An exact reprint of the listing is required, with no pictures included.
======== DATA FOR REVIEW ========
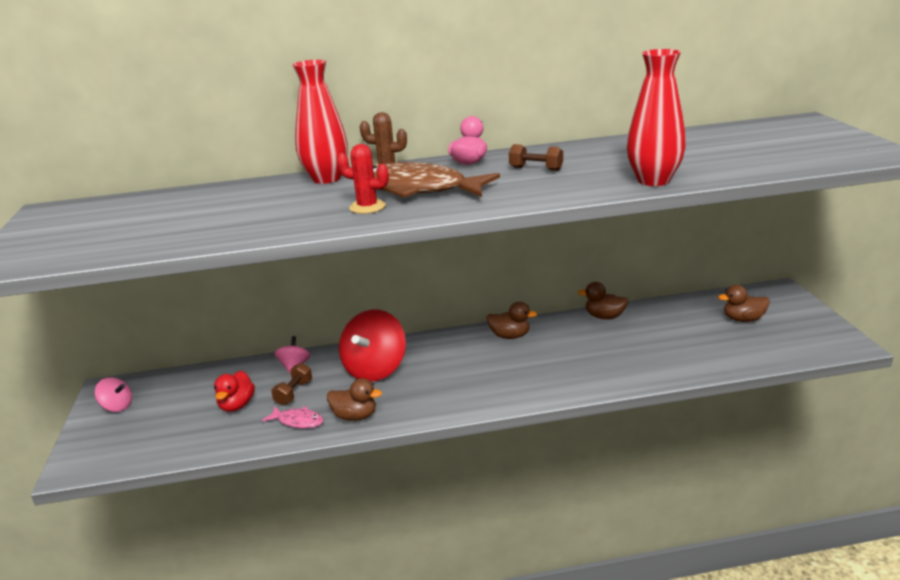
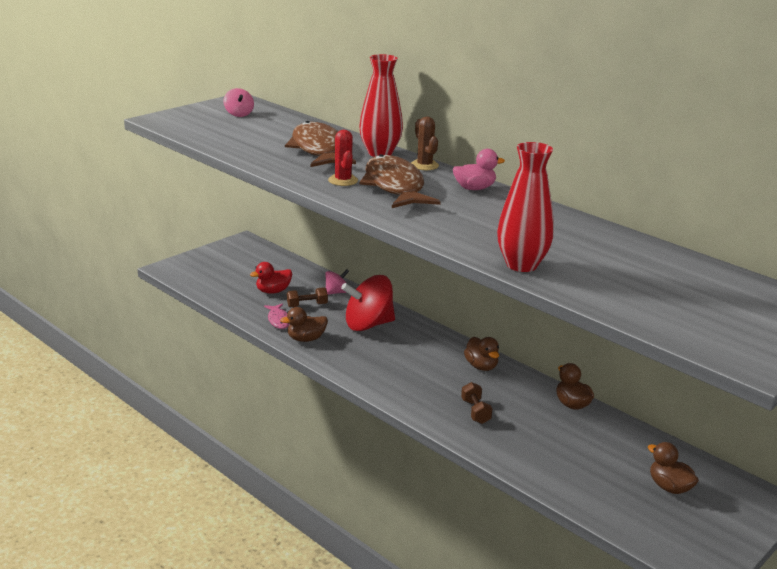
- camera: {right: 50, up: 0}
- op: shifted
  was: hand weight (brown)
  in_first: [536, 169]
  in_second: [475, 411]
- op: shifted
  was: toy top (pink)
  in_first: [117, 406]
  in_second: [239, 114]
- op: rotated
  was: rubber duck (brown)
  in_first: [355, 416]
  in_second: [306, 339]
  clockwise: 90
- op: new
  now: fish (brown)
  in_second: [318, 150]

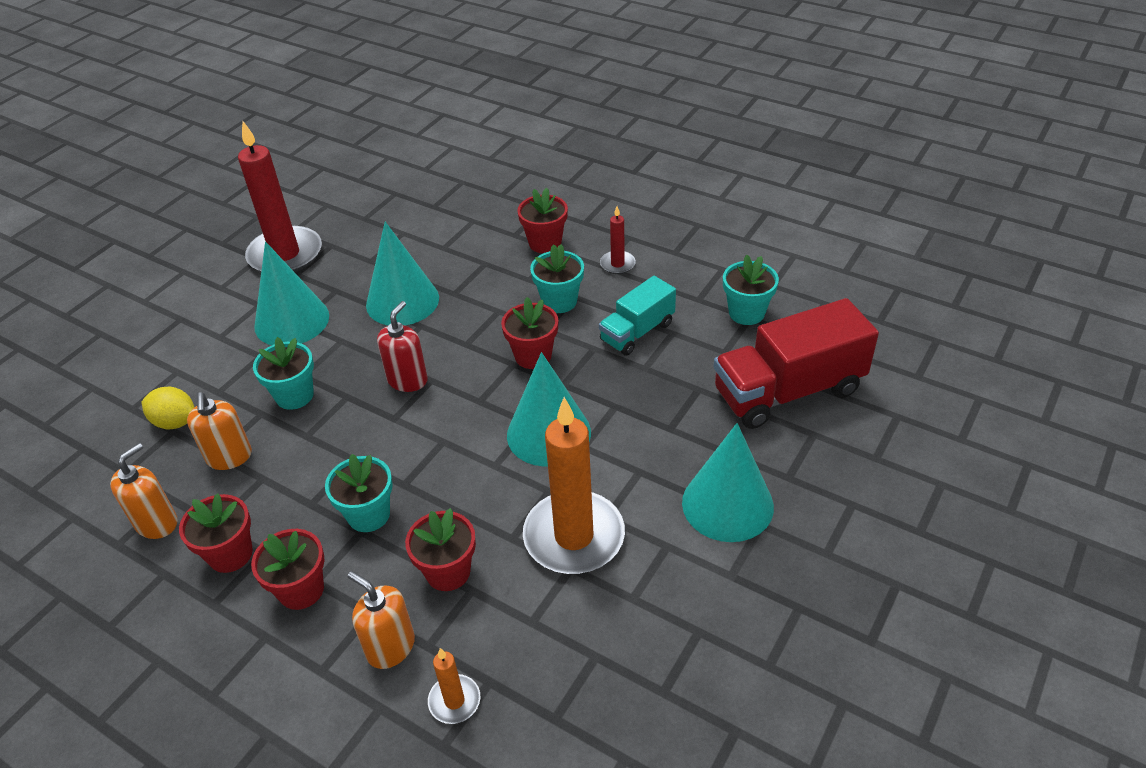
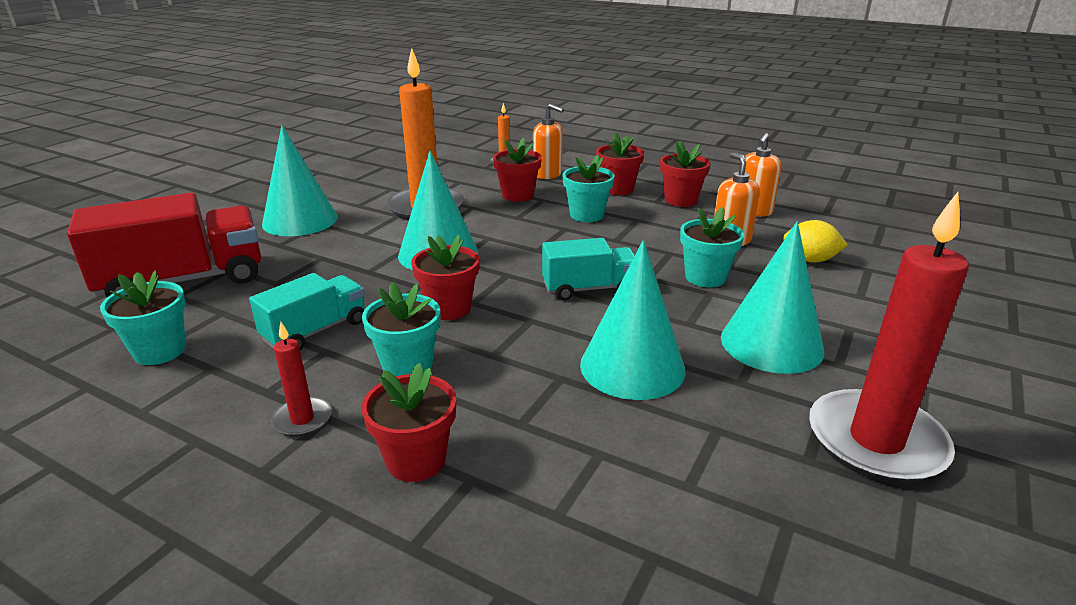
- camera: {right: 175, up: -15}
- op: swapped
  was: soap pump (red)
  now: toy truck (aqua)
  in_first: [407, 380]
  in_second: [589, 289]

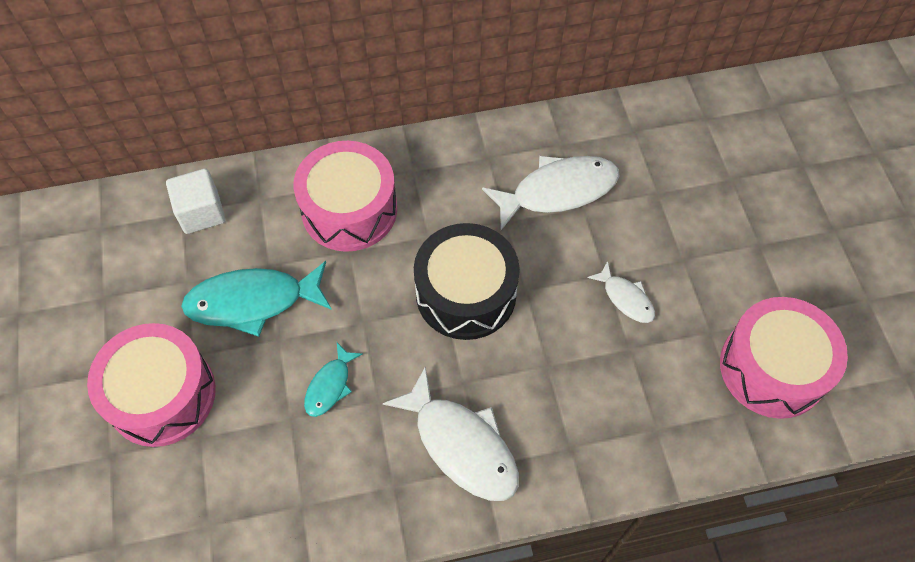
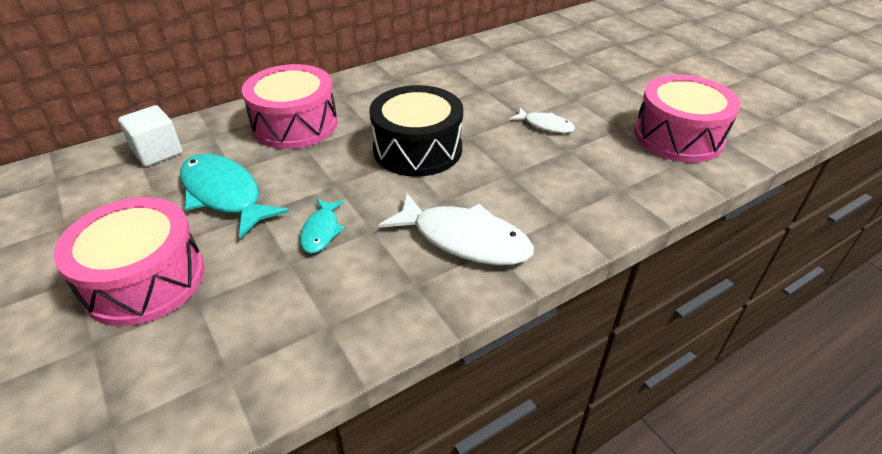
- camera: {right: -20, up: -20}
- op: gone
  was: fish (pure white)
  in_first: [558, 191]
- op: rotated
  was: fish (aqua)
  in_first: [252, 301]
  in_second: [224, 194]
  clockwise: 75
========
ANSWER SPACE
- camera: {right: 50, up: 0}
- op: shifted
  was: hand weight (brown)
  in_first: [536, 169]
  in_second: [475, 411]
- op: shifted
  was: toy top (pink)
  in_first: [117, 406]
  in_second: [239, 114]
- op: rotated
  was: rubber duck (brown)
  in_first: [355, 416]
  in_second: [306, 339]
  clockwise: 90
- op: new
  now: fish (brown)
  in_second: [318, 150]

- camera: {right: 175, up: -15}
- op: swapped
  was: soap pump (red)
  now: toy truck (aqua)
  in_first: [407, 380]
  in_second: [589, 289]

- camera: {right: -20, up: -20}
- op: gone
  was: fish (pure white)
  in_first: [558, 191]
- op: rotated
  was: fish (aqua)
  in_first: [252, 301]
  in_second: [224, 194]
  clockwise: 75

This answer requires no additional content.